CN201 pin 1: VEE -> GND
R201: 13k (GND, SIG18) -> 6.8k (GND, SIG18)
* * *
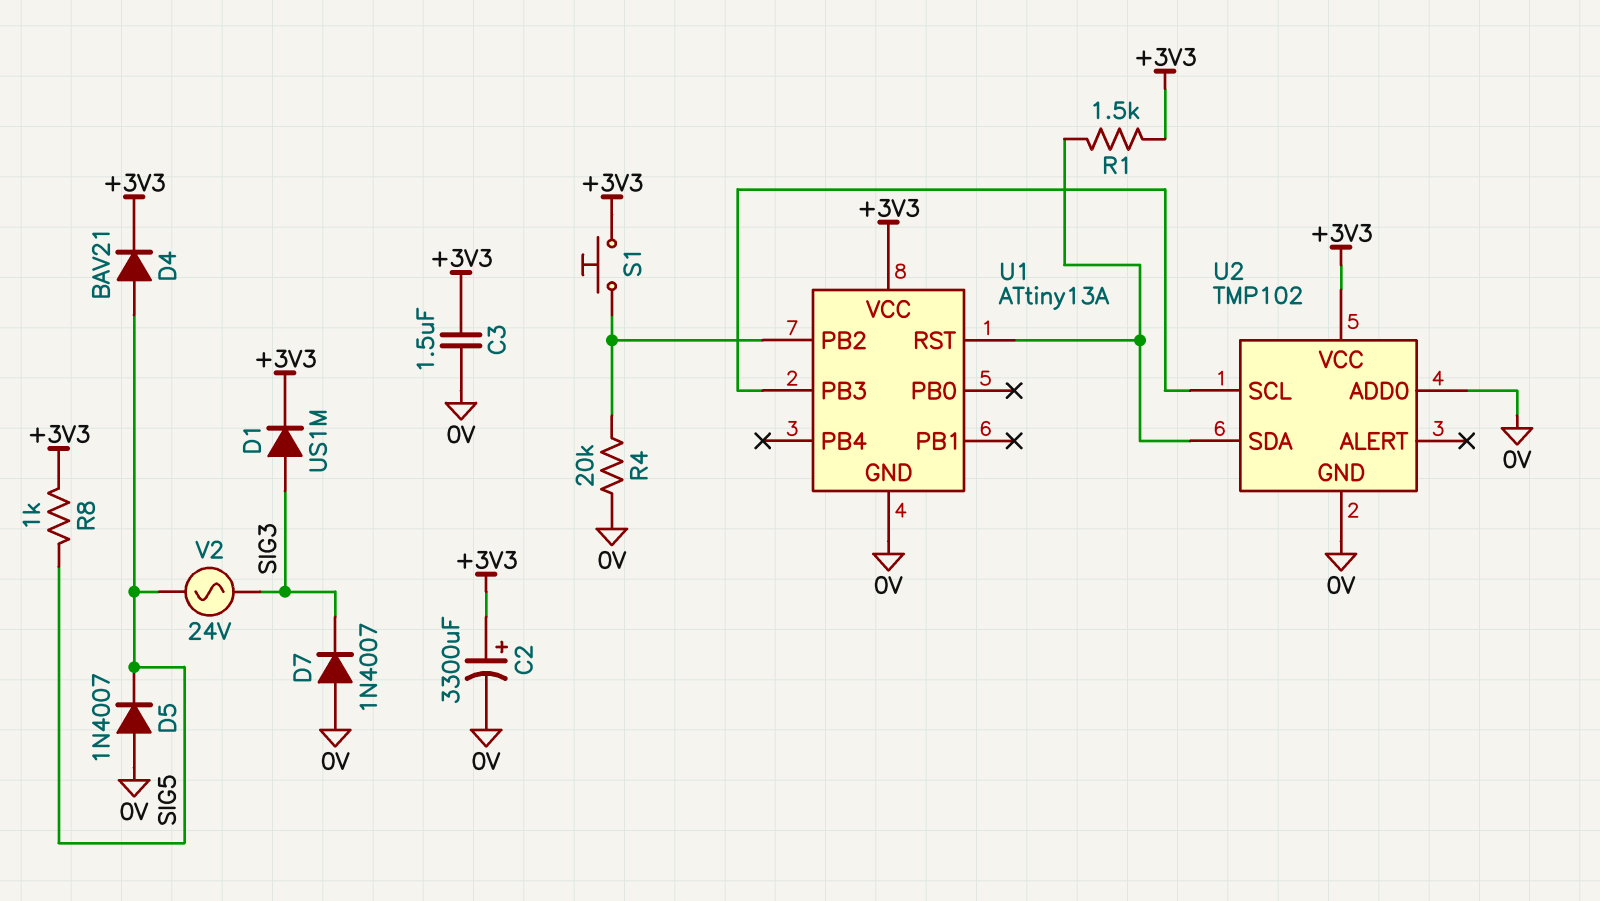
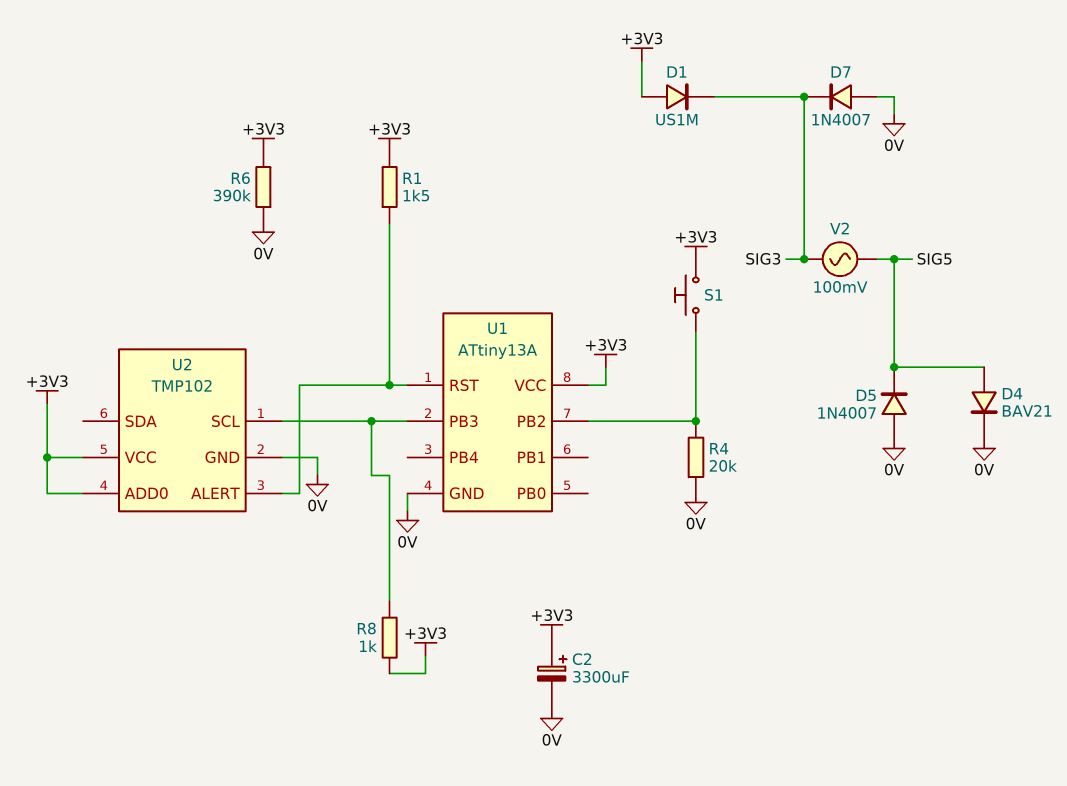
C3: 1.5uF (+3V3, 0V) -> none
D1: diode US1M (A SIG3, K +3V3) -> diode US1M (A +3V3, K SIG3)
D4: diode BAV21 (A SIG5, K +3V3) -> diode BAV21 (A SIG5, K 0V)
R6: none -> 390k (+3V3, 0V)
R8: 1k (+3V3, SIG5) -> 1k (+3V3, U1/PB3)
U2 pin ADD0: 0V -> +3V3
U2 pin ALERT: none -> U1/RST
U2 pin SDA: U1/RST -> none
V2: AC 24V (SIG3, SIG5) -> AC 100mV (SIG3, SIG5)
...
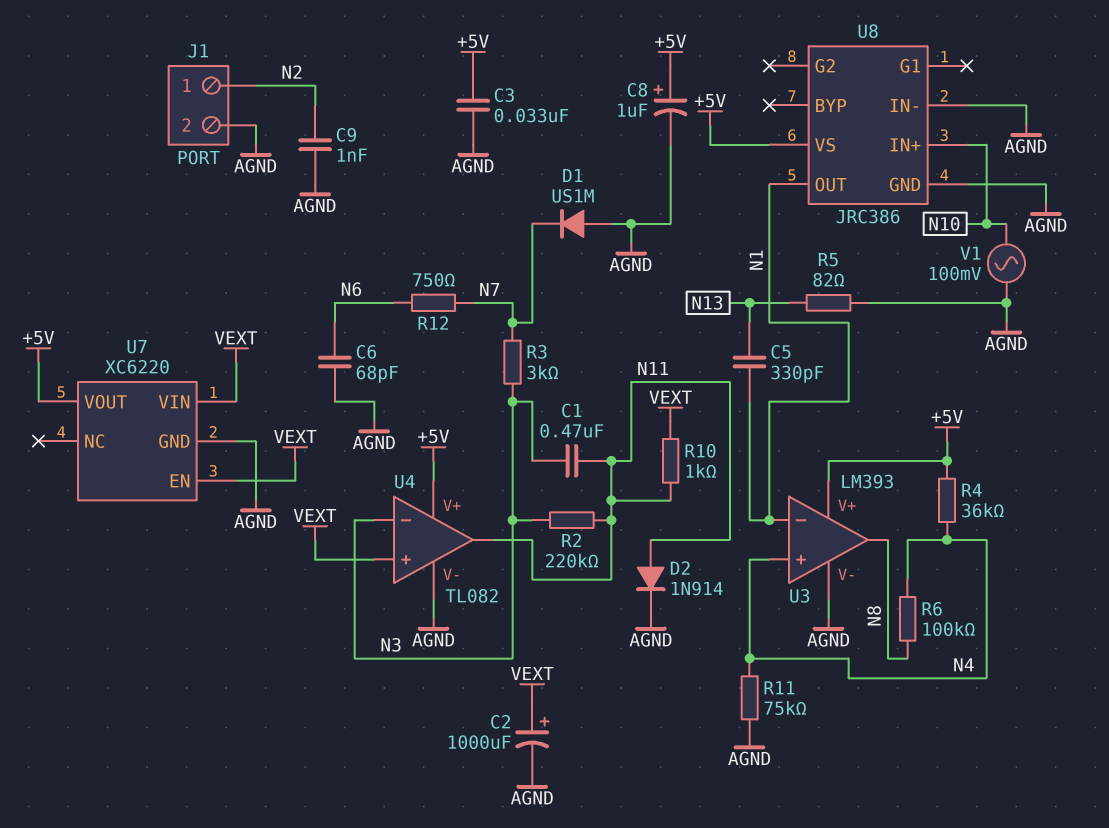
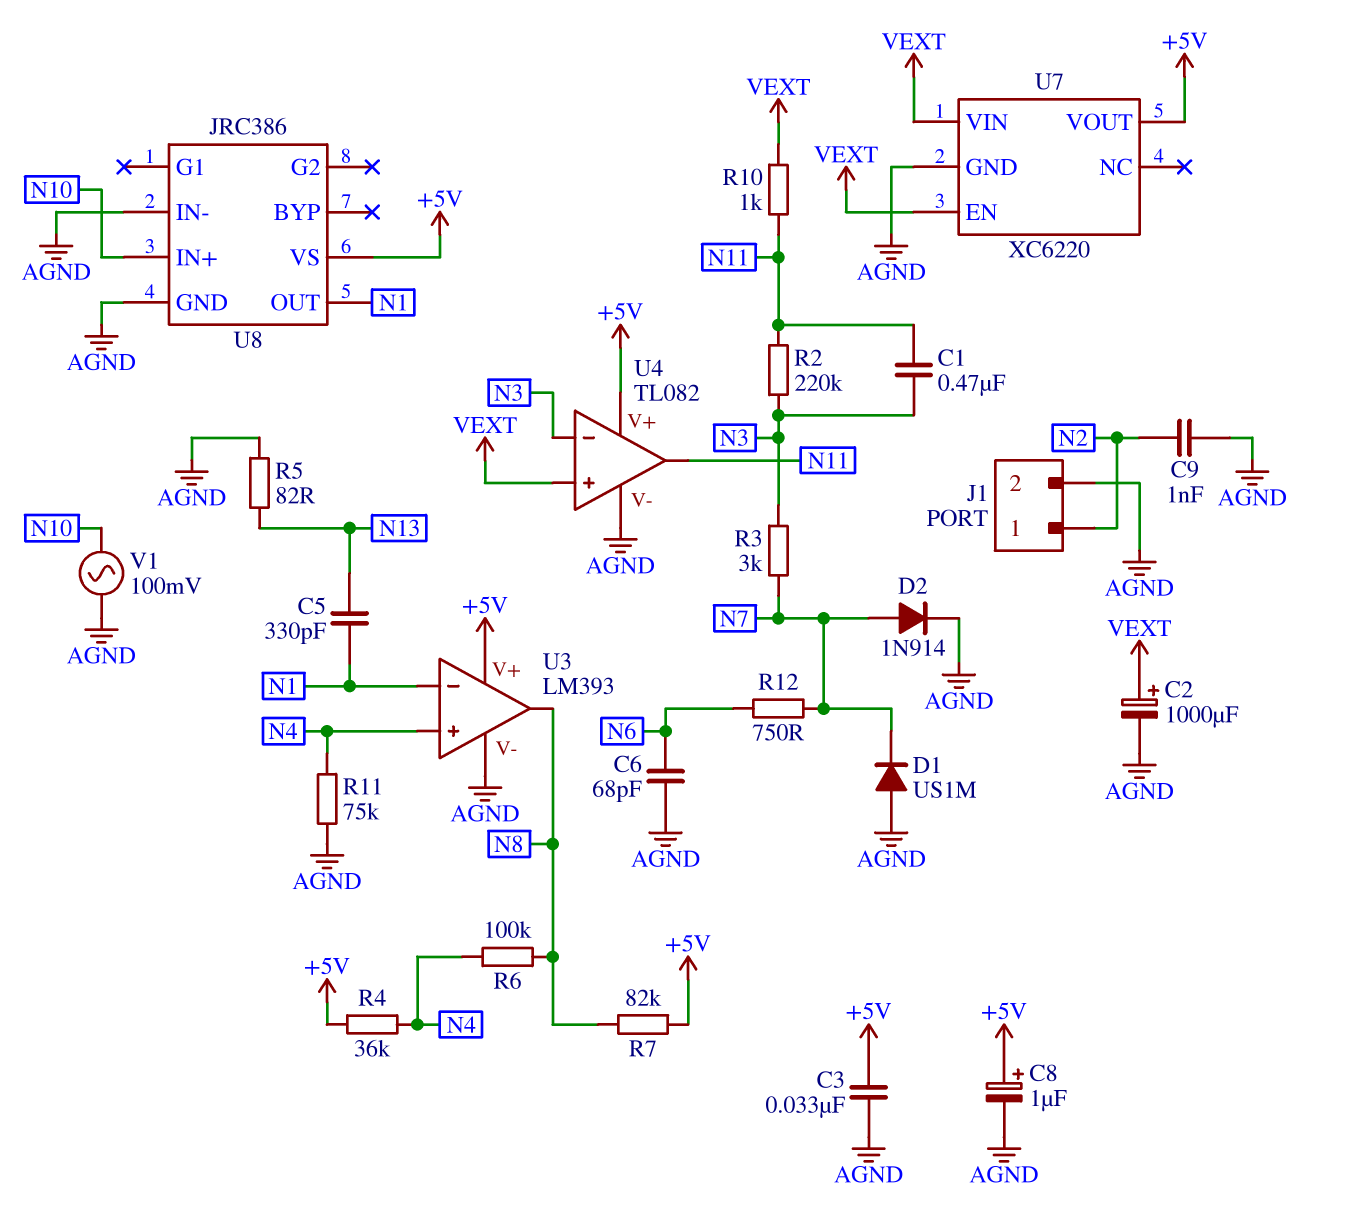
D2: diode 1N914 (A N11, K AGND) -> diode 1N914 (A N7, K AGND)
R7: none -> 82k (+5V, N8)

(AIM OF THE EXERCISE) Could you transcribe the entries above word for word, from the line with "D1: diode US1M" down to the line with "V2: AC 24V (SIG3, SIG5)", keeping both?

(RESPONSE TO THE TASK)
D1: diode US1M (A SIG3, K +3V3) -> diode US1M (A +3V3, K SIG3)
D4: diode BAV21 (A SIG5, K +3V3) -> diode BAV21 (A SIG5, K 0V)
R6: none -> 390k (+3V3, 0V)
R8: 1k (+3V3, SIG5) -> 1k (+3V3, U1/PB3)
U2 pin ADD0: 0V -> +3V3
U2 pin ALERT: none -> U1/RST
U2 pin SDA: U1/RST -> none
V2: AC 24V (SIG3, SIG5) -> AC 100mV (SIG3, SIG5)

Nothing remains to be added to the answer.